--- INFORMATION SHOWN ---

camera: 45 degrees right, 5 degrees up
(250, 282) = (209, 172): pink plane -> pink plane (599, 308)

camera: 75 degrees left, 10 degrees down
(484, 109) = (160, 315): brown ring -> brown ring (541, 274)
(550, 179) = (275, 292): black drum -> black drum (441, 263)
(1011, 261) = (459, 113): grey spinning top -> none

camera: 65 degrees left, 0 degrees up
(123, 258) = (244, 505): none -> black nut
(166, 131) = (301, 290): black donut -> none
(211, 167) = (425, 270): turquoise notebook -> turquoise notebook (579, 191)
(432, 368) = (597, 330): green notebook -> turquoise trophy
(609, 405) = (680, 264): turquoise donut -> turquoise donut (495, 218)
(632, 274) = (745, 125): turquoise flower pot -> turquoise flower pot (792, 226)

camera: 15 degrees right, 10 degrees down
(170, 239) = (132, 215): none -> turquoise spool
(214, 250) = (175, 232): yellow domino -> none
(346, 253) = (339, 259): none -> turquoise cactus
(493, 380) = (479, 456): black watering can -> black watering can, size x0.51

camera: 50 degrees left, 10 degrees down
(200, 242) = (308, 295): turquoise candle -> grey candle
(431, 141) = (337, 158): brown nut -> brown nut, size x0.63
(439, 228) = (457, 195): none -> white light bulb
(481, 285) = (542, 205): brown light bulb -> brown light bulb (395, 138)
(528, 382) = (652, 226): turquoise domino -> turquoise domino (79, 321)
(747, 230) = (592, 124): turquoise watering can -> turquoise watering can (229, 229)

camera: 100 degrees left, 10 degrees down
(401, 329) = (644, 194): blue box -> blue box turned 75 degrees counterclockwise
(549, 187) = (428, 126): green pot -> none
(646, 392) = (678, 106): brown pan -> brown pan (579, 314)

---

(TASK DESCRIPTION): Only the lines from the one with "(632, 274) = (745, 125): turquoise" to the end of the listing are wanted. Print them exactly, keeping both ends.

(ANSWER TO THIS EXERCISE):
(632, 274) = (745, 125): turquoise flower pot -> turquoise flower pot (792, 226)

camera: 15 degrees right, 10 degrees down
(170, 239) = (132, 215): none -> turquoise spool
(214, 250) = (175, 232): yellow domino -> none
(346, 253) = (339, 259): none -> turquoise cactus
(493, 380) = (479, 456): black watering can -> black watering can, size x0.51

camera: 50 degrees left, 10 degrees down
(200, 242) = (308, 295): turquoise candle -> grey candle
(431, 141) = (337, 158): brown nut -> brown nut, size x0.63
(439, 228) = (457, 195): none -> white light bulb
(481, 285) = (542, 205): brown light bulb -> brown light bulb (395, 138)
(528, 382) = (652, 226): turquoise domino -> turquoise domino (79, 321)
(747, 230) = (592, 124): turquoise watering can -> turquoise watering can (229, 229)

camera: 100 degrees left, 10 degrees down
(401, 329) = (644, 194): blue box -> blue box turned 75 degrees counterclockwise
(549, 187) = (428, 126): green pot -> none
(646, 392) = (678, 106): brown pan -> brown pan (579, 314)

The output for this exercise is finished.